■ How to complete this task
What you return must be the complete listing, unchanged.

■ Task input
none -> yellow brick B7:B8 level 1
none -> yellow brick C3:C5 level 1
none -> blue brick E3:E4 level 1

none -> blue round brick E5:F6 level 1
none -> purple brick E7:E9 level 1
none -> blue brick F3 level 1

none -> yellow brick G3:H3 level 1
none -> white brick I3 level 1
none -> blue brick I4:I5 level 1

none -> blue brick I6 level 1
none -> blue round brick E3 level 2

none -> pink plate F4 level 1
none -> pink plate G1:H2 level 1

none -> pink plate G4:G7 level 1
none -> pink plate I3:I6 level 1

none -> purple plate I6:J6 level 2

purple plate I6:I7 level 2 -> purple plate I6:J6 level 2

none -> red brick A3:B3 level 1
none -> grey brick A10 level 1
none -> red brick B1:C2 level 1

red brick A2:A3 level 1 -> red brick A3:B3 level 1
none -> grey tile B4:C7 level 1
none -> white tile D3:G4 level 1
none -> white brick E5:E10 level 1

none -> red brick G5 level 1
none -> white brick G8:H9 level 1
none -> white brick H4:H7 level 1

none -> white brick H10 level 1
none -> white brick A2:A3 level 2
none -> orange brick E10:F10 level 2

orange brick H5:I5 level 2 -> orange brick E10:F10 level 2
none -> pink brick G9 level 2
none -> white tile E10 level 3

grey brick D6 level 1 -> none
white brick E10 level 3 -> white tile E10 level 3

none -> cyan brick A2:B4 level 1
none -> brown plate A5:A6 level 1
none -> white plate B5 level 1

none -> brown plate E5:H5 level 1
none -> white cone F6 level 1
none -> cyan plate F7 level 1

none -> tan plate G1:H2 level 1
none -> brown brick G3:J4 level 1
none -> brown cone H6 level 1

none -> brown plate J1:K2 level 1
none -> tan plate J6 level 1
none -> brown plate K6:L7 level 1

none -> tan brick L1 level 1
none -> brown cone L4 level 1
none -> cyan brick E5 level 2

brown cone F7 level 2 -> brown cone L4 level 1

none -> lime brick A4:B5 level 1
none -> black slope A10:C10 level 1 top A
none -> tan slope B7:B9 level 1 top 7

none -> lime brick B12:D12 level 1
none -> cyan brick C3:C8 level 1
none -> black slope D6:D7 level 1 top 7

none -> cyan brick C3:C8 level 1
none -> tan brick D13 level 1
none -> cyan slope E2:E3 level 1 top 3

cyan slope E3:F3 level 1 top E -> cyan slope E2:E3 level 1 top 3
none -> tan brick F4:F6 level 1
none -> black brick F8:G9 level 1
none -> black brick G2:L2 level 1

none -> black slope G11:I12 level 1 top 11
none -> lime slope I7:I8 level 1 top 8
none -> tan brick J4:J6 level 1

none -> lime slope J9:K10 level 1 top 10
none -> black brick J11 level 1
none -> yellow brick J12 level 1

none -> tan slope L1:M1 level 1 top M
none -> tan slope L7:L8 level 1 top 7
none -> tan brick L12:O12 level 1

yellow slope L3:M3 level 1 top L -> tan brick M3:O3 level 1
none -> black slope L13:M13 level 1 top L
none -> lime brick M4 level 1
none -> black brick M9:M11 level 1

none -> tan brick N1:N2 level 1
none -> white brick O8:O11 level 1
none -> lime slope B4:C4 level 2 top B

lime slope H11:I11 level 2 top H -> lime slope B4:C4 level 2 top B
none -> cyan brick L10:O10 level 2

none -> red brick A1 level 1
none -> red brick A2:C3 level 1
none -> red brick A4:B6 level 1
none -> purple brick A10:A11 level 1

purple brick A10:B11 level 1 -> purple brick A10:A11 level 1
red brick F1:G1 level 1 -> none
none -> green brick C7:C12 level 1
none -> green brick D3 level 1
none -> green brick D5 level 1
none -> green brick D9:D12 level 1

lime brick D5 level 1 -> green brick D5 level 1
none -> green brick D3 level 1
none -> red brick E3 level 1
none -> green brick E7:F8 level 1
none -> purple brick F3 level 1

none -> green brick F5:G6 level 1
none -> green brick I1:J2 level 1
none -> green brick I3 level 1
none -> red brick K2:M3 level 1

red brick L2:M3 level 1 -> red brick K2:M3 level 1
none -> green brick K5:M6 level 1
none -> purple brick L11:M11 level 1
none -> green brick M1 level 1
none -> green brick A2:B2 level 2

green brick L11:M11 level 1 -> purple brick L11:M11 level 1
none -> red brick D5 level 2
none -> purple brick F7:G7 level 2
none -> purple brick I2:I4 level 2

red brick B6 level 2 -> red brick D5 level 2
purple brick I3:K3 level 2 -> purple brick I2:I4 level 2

■ Written response
none -> yellow brick B7:B8 level 1
none -> yellow brick C3:C5 level 1
none -> blue brick E3:E4 level 1

none -> blue round brick E5:F6 level 1
none -> purple brick E7:E9 level 1
none -> blue brick F3 level 1

none -> yellow brick G3:H3 level 1
none -> white brick I3 level 1
none -> blue brick I4:I5 level 1

none -> blue brick I6 level 1
none -> blue round brick E3 level 2

none -> pink plate F4 level 1
none -> pink plate G1:H2 level 1

none -> pink plate G4:G7 level 1
none -> pink plate I3:I6 level 1

none -> purple plate I6:J6 level 2

purple plate I6:I7 level 2 -> purple plate I6:J6 level 2

none -> red brick A3:B3 level 1
none -> grey brick A10 level 1
none -> red brick B1:C2 level 1

red brick A2:A3 level 1 -> red brick A3:B3 level 1
none -> grey tile B4:C7 level 1
none -> white tile D3:G4 level 1
none -> white brick E5:E10 level 1

none -> red brick G5 level 1
none -> white brick G8:H9 level 1
none -> white brick H4:H7 level 1

none -> white brick H10 level 1
none -> white brick A2:A3 level 2
none -> orange brick E10:F10 level 2

orange brick H5:I5 level 2 -> orange brick E10:F10 level 2
none -> pink brick G9 level 2
none -> white tile E10 level 3

grey brick D6 level 1 -> none
white brick E10 level 3 -> white tile E10 level 3

none -> cyan brick A2:B4 level 1
none -> brown plate A5:A6 level 1
none -> white plate B5 level 1

none -> brown plate E5:H5 level 1
none -> white cone F6 level 1
none -> cyan plate F7 level 1

none -> tan plate G1:H2 level 1
none -> brown brick G3:J4 level 1
none -> brown cone H6 level 1

none -> brown plate J1:K2 level 1
none -> tan plate J6 level 1
none -> brown plate K6:L7 level 1

none -> tan brick L1 level 1
none -> brown cone L4 level 1
none -> cyan brick E5 level 2

brown cone F7 level 2 -> brown cone L4 level 1

none -> lime brick A4:B5 level 1
none -> black slope A10:C10 level 1 top A
none -> tan slope B7:B9 level 1 top 7

none -> lime brick B12:D12 level 1
none -> cyan brick C3:C8 level 1
none -> black slope D6:D7 level 1 top 7

none -> cyan brick C3:C8 level 1
none -> tan brick D13 level 1
none -> cyan slope E2:E3 level 1 top 3

cyan slope E3:F3 level 1 top E -> cyan slope E2:E3 level 1 top 3
none -> tan brick F4:F6 level 1
none -> black brick F8:G9 level 1
none -> black brick G2:L2 level 1

none -> black slope G11:I12 level 1 top 11
none -> lime slope I7:I8 level 1 top 8
none -> tan brick J4:J6 level 1

none -> lime slope J9:K10 level 1 top 10
none -> black brick J11 level 1
none -> yellow brick J12 level 1

none -> tan slope L1:M1 level 1 top M
none -> tan slope L7:L8 level 1 top 7
none -> tan brick L12:O12 level 1

yellow slope L3:M3 level 1 top L -> tan brick M3:O3 level 1
none -> black slope L13:M13 level 1 top L
none -> lime brick M4 level 1
none -> black brick M9:M11 level 1

none -> tan brick N1:N2 level 1
none -> white brick O8:O11 level 1
none -> lime slope B4:C4 level 2 top B

lime slope H11:I11 level 2 top H -> lime slope B4:C4 level 2 top B
none -> cyan brick L10:O10 level 2

none -> red brick A1 level 1
none -> red brick A2:C3 level 1
none -> red brick A4:B6 level 1
none -> purple brick A10:A11 level 1

purple brick A10:B11 level 1 -> purple brick A10:A11 level 1
red brick F1:G1 level 1 -> none
none -> green brick C7:C12 level 1
none -> green brick D3 level 1
none -> green brick D5 level 1
none -> green brick D9:D12 level 1

lime brick D5 level 1 -> green brick D5 level 1
none -> green brick D3 level 1
none -> red brick E3 level 1
none -> green brick E7:F8 level 1
none -> purple brick F3 level 1

none -> green brick F5:G6 level 1
none -> green brick I1:J2 level 1
none -> green brick I3 level 1
none -> red brick K2:M3 level 1

red brick L2:M3 level 1 -> red brick K2:M3 level 1
none -> green brick K5:M6 level 1
none -> purple brick L11:M11 level 1
none -> green brick M1 level 1
none -> green brick A2:B2 level 2

green brick L11:M11 level 1 -> purple brick L11:M11 level 1
none -> red brick D5 level 2
none -> purple brick F7:G7 level 2
none -> purple brick I2:I4 level 2

red brick B6 level 2 -> red brick D5 level 2
purple brick I3:K3 level 2 -> purple brick I2:I4 level 2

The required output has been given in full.